Description of the task: Using the entries below, write out the line with "black brick E9:F9", the line with "pink plate G3", and every line in between, exactly as each is written.

──────── Extracted records

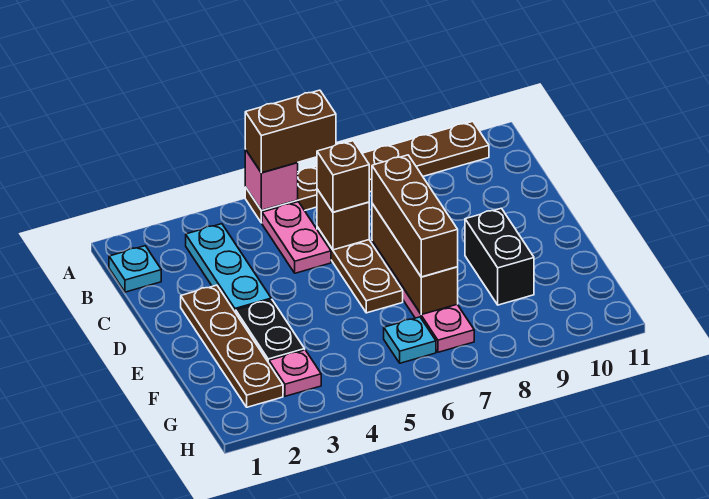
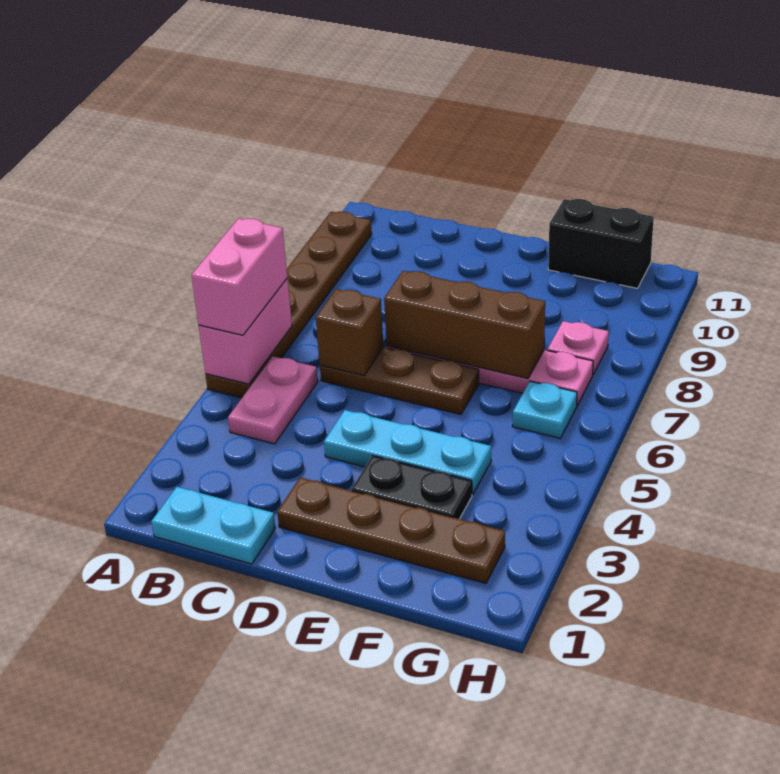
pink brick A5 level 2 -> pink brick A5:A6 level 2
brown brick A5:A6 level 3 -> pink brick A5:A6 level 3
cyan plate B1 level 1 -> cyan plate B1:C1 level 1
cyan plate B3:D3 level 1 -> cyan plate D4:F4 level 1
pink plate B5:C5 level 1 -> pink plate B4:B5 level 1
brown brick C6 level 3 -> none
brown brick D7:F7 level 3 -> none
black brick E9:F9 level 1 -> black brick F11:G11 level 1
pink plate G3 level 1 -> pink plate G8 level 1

────────────────
──────── Extracted records

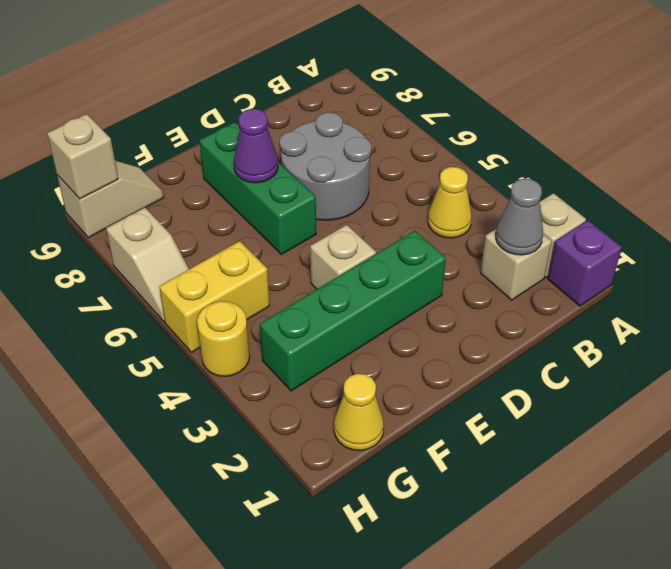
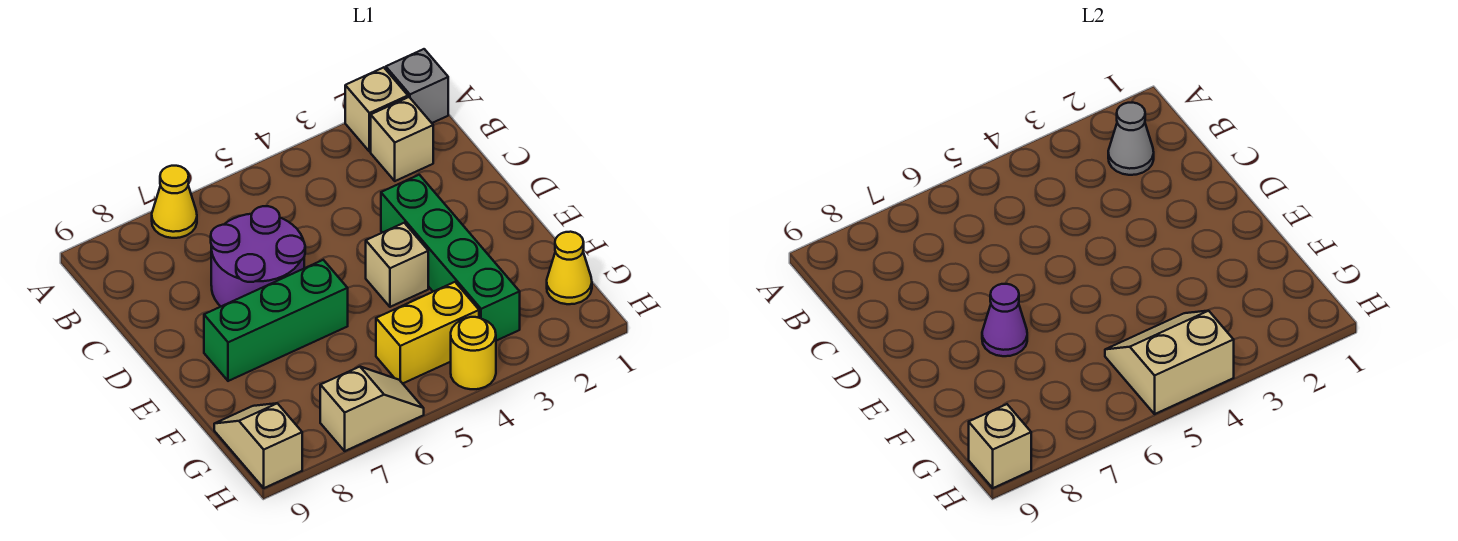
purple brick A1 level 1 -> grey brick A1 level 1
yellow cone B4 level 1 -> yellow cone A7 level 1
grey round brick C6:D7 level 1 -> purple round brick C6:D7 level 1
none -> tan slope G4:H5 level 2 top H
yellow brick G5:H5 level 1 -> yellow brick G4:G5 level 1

────────────────
──────── Extracted records

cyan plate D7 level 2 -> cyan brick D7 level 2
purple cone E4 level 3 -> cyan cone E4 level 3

────────────────

Task answer:
black brick E9:F9 level 1 -> black brick F11:G11 level 1
pink plate G3 level 1 -> pink plate G8 level 1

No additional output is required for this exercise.